■ **ABOUT THIS TASK**:
Search the records for the word "blue" and report each line that has it.
--*--
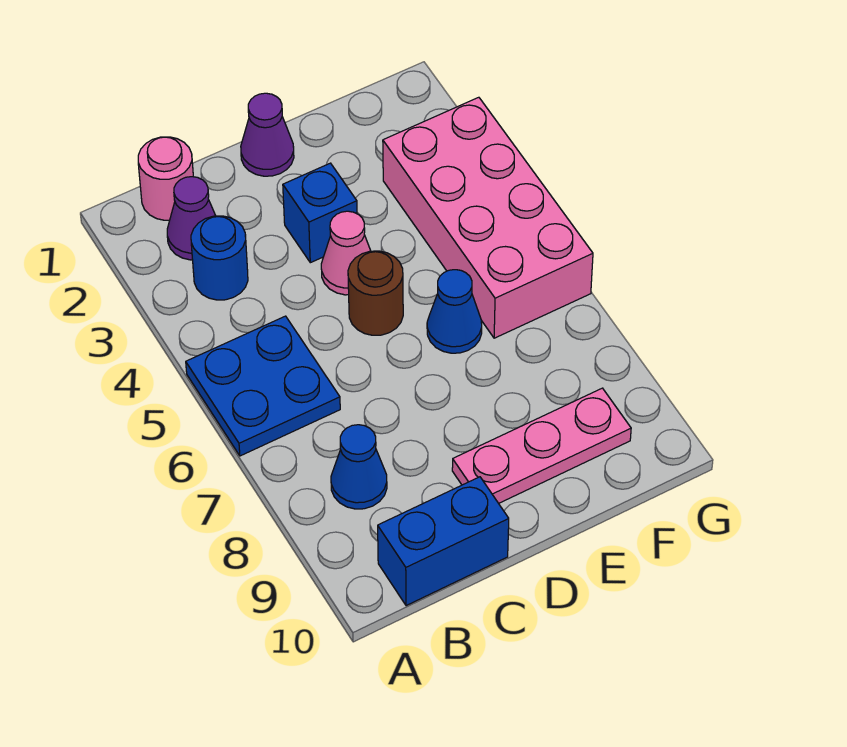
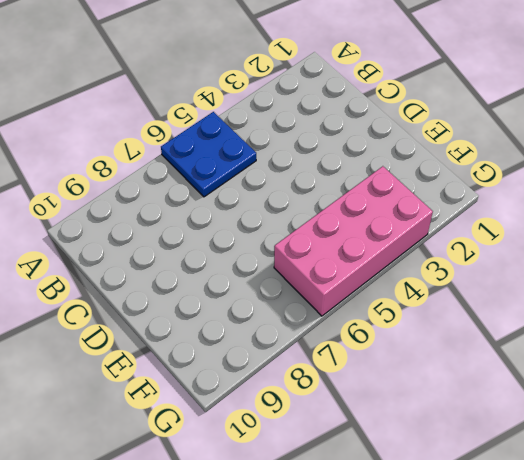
none -> pink round brick B1 level 1
none -> purple cone B2 level 1
none -> blue round brick B3 level 1

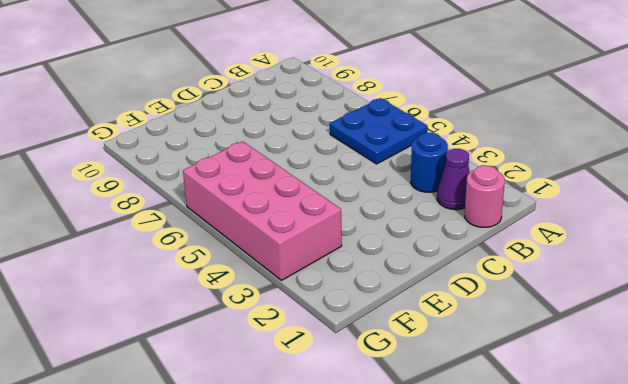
none -> blue cone B8 level 1
none -> blue brick B10:C10 level 1
none -> purple cone D1 level 1

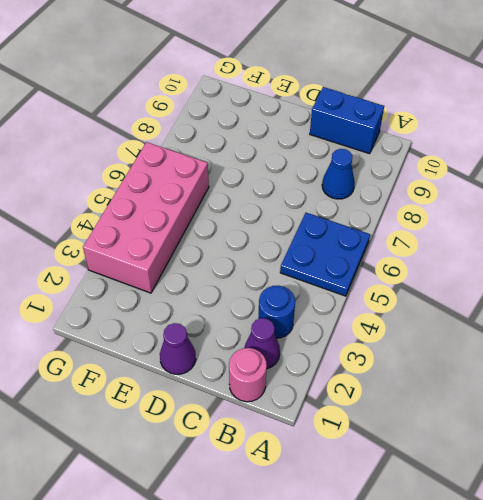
none -> blue brick D3 level 1
none -> pink cone D4 level 1
none -> brown round brick D5 level 1

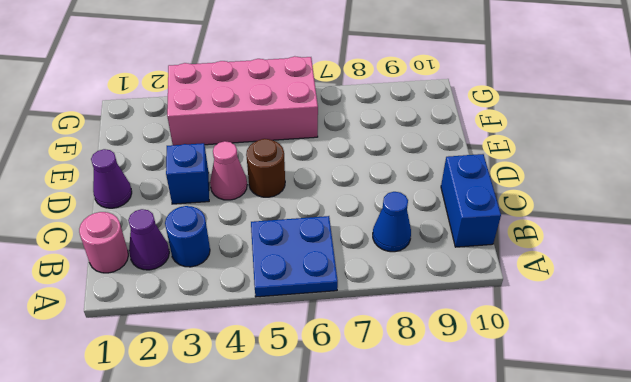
none -> pink plate D9:F9 level 1
none -> blue cone E6 level 1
--*--
■ **SOLUTION FOR THIS TASK**:
none -> blue round brick B3 level 1
none -> blue cone B8 level 1
none -> blue brick B10:C10 level 1
none -> blue brick D3 level 1
none -> blue cone E6 level 1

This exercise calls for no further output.